[START OF The input]
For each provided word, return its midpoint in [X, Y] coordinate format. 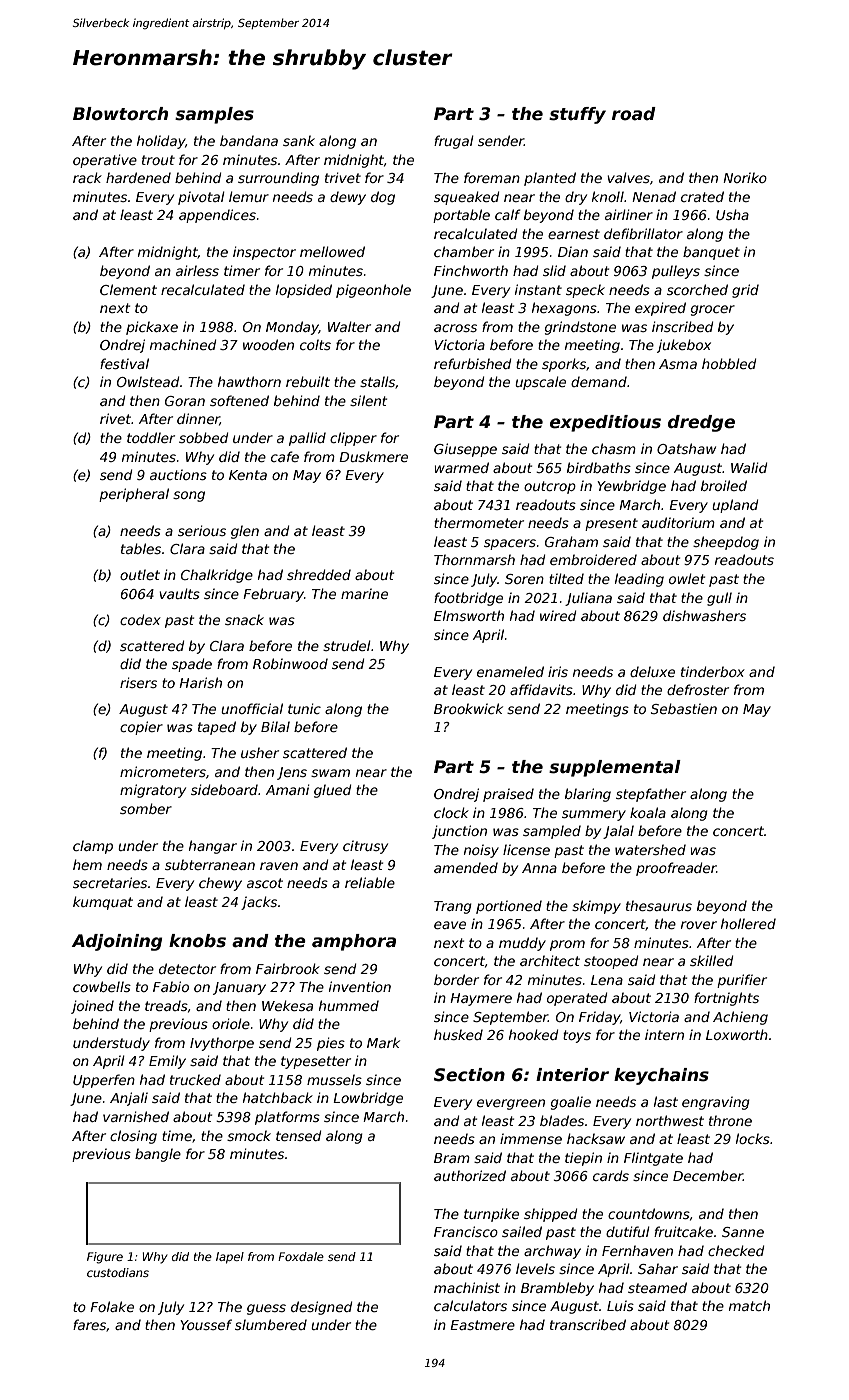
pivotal [201, 198]
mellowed [332, 251]
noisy [481, 851]
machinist [467, 1287]
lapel [230, 1258]
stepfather [651, 795]
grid [745, 291]
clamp [93, 847]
[END OF The input]
» Task objective: Convert every line of the records into a Markdown table with columns "Row" and "Line," numbering each line and omitting blank lines. Exclude the pictures from the table.

» Written response:
| Row | Line |
|---|---|
| 1 | For each provided word, return its midpoint in [X, Y] coordinate format.  |
| 2 | pivotal [201, 198] |
| 3 | mellowed [332, 251] |
| 4 | noisy [481, 851] |
| 5 | machinist [467, 1287] |
| 6 | lapel [230, 1258] |
| 7 | stepfather [651, 795] |
| 8 | grid [745, 291] |
| 9 | clamp [93, 847] |